### Extracted data
_ _ _ _
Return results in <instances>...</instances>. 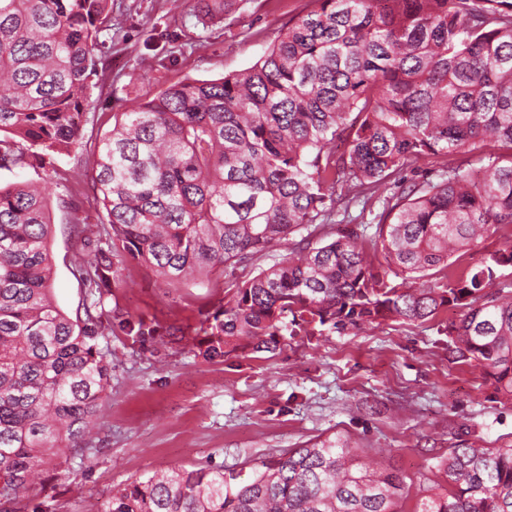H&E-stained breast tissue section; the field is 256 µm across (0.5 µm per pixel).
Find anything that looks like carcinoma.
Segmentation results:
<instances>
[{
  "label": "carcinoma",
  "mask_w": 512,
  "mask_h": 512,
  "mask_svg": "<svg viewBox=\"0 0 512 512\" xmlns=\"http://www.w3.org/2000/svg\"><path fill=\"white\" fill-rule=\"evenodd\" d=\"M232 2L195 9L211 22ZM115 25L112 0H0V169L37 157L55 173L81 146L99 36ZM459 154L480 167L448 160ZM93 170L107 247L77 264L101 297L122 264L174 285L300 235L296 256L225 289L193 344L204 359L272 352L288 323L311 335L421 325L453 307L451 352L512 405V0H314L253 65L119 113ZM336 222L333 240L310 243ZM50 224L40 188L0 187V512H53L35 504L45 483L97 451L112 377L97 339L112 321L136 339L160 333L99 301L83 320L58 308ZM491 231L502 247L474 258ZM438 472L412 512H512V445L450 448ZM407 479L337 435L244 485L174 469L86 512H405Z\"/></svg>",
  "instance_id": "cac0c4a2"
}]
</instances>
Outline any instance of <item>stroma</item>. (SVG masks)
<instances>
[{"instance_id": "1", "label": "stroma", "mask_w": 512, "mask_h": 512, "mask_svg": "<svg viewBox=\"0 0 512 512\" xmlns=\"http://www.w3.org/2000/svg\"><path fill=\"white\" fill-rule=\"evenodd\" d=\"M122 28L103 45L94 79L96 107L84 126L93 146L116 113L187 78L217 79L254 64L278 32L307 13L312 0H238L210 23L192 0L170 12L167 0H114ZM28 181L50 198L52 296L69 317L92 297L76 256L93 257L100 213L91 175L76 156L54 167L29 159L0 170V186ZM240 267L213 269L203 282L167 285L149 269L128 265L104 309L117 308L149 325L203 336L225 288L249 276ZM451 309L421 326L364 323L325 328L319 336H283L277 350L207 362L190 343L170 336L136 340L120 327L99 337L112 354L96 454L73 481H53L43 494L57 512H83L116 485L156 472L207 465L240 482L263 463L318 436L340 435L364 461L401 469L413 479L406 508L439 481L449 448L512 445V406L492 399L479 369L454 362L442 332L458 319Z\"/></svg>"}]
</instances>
_ _ _ _
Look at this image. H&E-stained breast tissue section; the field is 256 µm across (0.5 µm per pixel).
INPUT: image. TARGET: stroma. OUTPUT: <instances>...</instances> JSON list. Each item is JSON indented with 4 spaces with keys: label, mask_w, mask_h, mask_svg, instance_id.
_ _ _ _
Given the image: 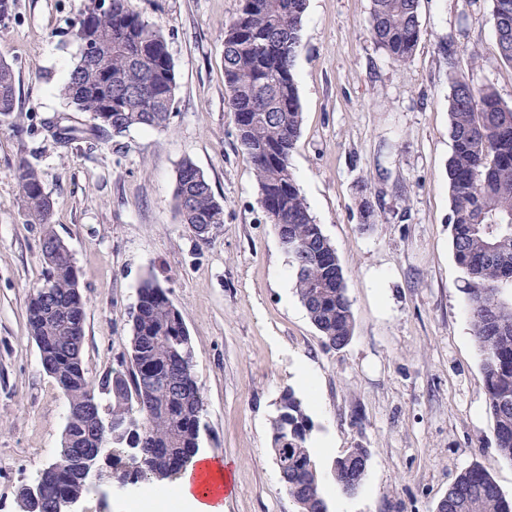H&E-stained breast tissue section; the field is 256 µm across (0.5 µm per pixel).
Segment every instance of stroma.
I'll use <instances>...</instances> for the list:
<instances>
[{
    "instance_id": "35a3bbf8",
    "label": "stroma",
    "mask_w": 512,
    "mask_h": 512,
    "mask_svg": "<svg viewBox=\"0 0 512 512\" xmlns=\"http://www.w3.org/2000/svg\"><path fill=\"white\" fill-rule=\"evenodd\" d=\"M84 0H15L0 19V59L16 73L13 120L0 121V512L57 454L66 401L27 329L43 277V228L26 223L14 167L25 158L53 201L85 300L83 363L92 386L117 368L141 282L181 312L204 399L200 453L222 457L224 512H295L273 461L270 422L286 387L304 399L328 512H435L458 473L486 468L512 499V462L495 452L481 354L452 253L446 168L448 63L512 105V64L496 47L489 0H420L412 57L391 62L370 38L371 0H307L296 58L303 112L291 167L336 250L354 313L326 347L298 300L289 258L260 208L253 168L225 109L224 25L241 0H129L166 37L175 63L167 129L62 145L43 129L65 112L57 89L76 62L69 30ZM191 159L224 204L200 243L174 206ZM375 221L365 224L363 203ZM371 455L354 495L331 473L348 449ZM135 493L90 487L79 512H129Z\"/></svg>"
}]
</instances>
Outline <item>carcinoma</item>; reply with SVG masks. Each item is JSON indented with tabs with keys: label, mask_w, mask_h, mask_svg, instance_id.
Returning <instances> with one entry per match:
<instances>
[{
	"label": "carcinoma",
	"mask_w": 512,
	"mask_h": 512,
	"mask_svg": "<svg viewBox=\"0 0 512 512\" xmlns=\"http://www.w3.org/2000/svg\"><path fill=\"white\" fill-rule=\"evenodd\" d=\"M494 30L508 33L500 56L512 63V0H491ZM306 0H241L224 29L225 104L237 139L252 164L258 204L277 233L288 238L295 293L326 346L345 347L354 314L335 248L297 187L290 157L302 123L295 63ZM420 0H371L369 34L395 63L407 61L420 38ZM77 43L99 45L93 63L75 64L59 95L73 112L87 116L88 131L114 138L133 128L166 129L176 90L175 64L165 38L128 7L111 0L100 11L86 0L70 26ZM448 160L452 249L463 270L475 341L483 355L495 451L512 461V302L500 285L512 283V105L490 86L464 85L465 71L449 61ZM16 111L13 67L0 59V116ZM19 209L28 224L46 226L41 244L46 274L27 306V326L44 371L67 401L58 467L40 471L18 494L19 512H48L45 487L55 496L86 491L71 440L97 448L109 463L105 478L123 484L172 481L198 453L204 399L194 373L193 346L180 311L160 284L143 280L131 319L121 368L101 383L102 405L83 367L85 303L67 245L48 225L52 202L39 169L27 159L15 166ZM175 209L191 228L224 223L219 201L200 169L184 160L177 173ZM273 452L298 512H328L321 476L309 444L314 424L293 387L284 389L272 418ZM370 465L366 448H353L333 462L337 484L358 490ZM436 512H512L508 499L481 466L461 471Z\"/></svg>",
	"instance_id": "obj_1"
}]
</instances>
_ _ _ _
### Aim of the task
Using the entries above, give again exactly the lines from the line holding "Look at this" through the line holding "INPUT: image. TARGET: stroma.". Include both end lines and nothing else.

### Solution for this exercise
Look at this image. H&E-stained breast tissue section; the field is 256 µm across (0.5 µm per pixel).
INPUT: image. TARGET: stroma. OUTPUT: <instances>...</instances> JSON list. Each item is JSON indented with 4 spaces with keys: label, mask_w, mask_h, mask_svg, instance_id.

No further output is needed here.